┌─ PROVIDED DATA

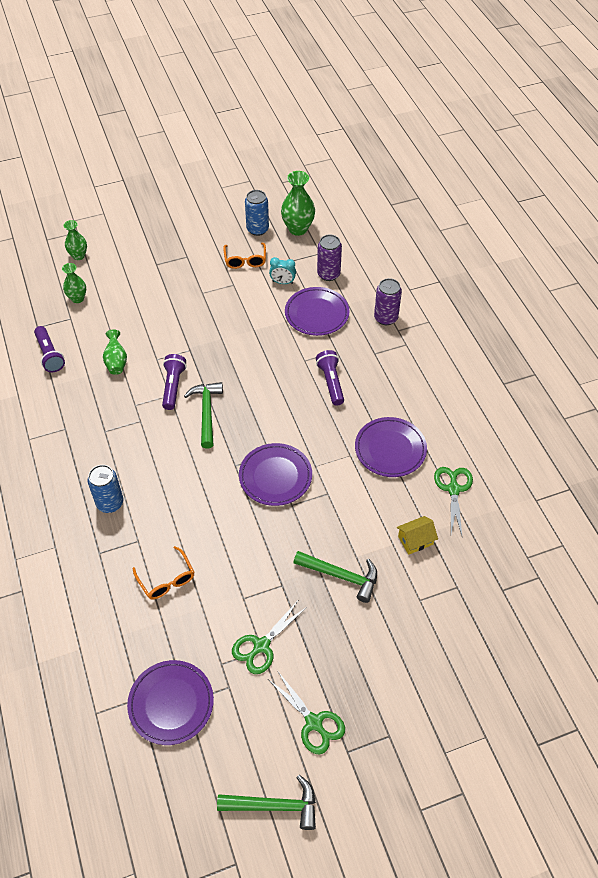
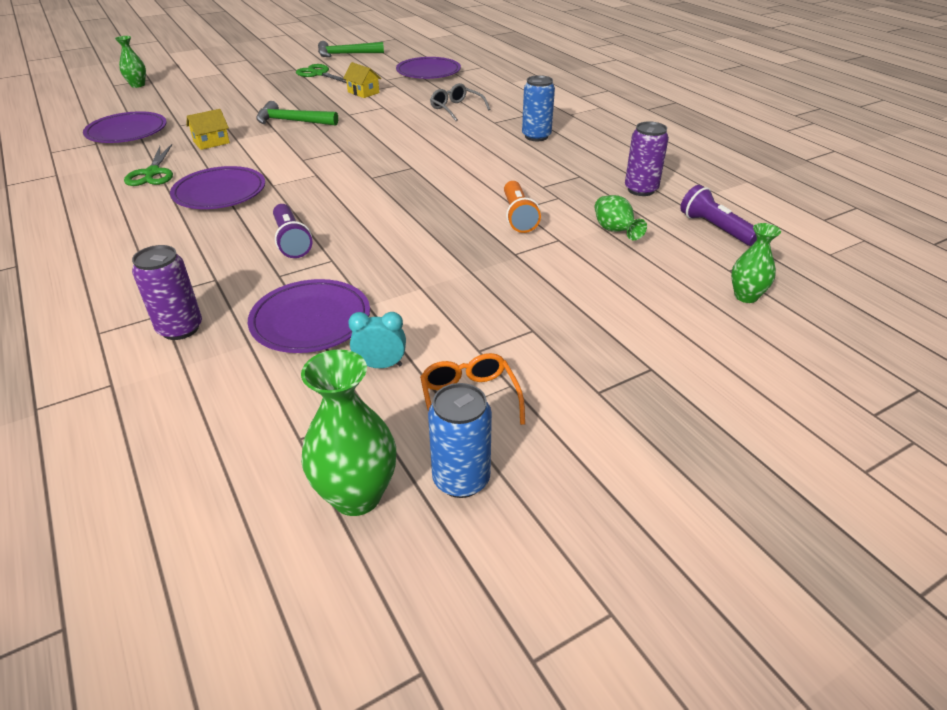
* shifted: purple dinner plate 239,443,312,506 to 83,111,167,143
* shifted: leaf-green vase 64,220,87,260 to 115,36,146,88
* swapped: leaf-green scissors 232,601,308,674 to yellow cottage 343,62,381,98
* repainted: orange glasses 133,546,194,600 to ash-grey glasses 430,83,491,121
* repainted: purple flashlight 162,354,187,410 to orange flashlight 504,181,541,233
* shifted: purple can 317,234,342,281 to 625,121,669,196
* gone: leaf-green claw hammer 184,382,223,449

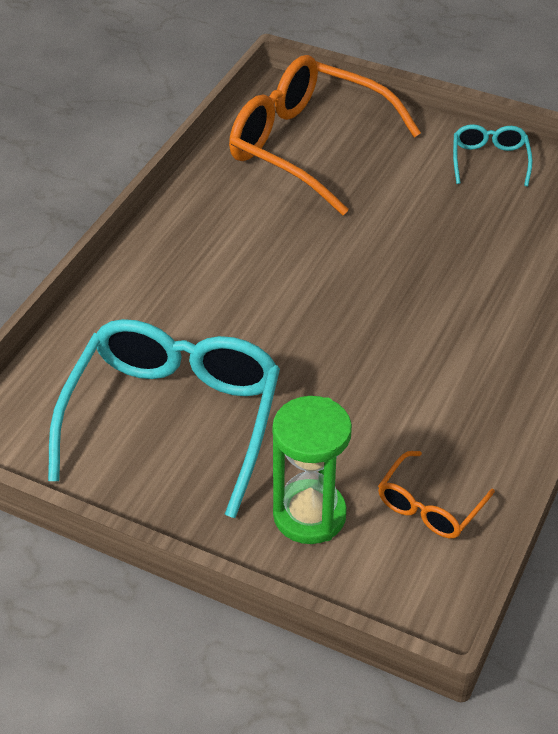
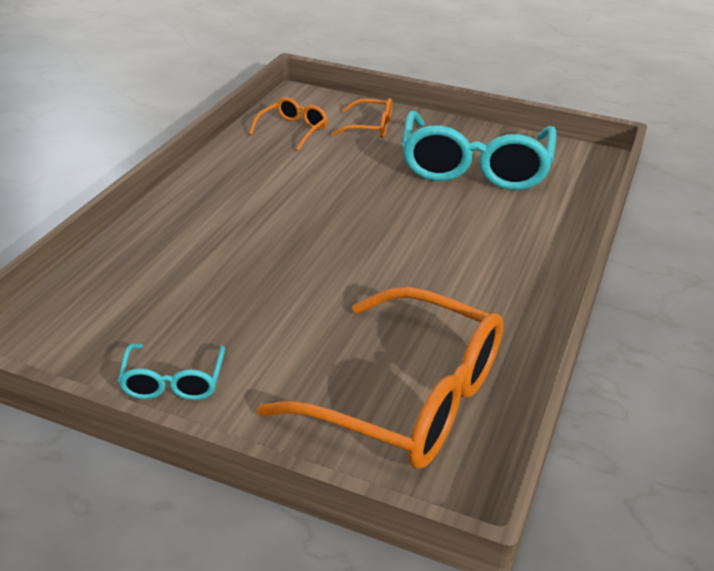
* swapped: leaf-green sand timer 272,396,352,544 to orange glasses 332,98,392,138

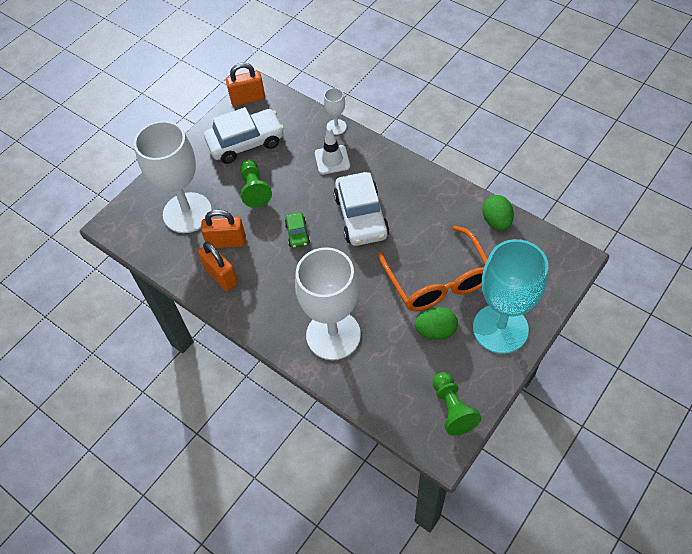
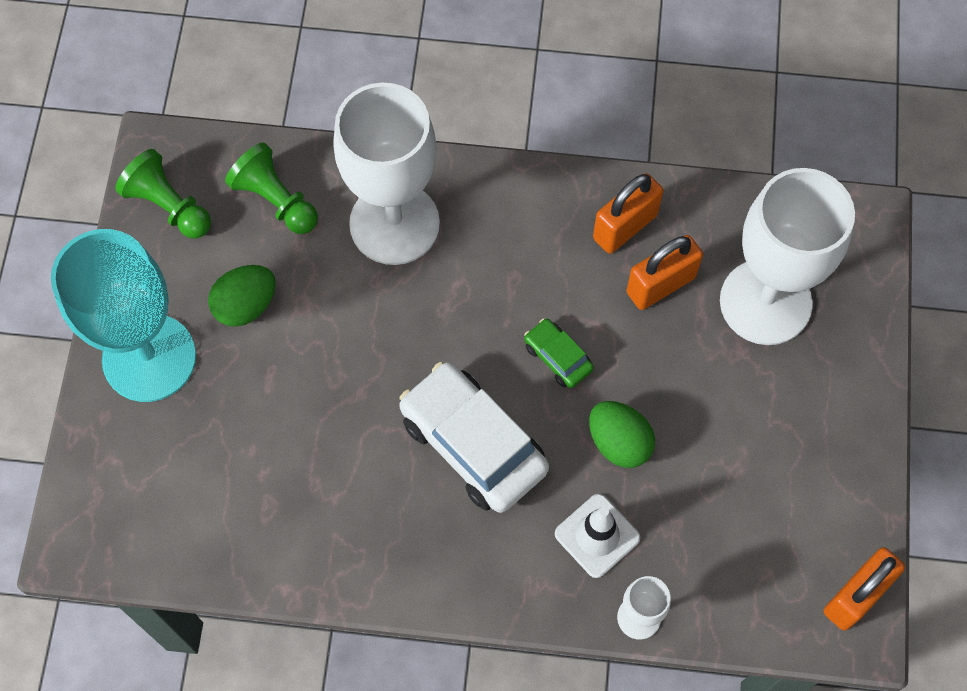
* shifted: leaf-green chess pawn 240,160,272,207 to 225,142,318,234
* shifted: leaf-green egg shape 482,195,514,230 to 589,401,655,468
* rotated: orange padlock 198,242,238,291 = 593,173,663,254 60 degrees counterclockwise
* gone: pure white automobile 204,107,284,164
* gone: orange glasses 378,226,488,311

└─

• **REQUIRED ACTION**
Your output should be the lines from the line containing "yellow cottage 343,62,381,98" through the last line of the listing above, restated exactly, with no pictures among them.

• **EXERCISE ANSWER**
* swapped: leaf-green scissors 232,601,308,674 to yellow cottage 343,62,381,98
* repainted: orange glasses 133,546,194,600 to ash-grey glasses 430,83,491,121
* repainted: purple flashlight 162,354,187,410 to orange flashlight 504,181,541,233
* shifted: purple can 317,234,342,281 to 625,121,669,196
* gone: leaf-green claw hammer 184,382,223,449

* swapped: leaf-green sand timer 272,396,352,544 to orange glasses 332,98,392,138

* shifted: leaf-green chess pawn 240,160,272,207 to 225,142,318,234
* shifted: leaf-green egg shape 482,195,514,230 to 589,401,655,468
* rotated: orange padlock 198,242,238,291 = 593,173,663,254 60 degrees counterclockwise
* gone: pure white automobile 204,107,284,164
* gone: orange glasses 378,226,488,311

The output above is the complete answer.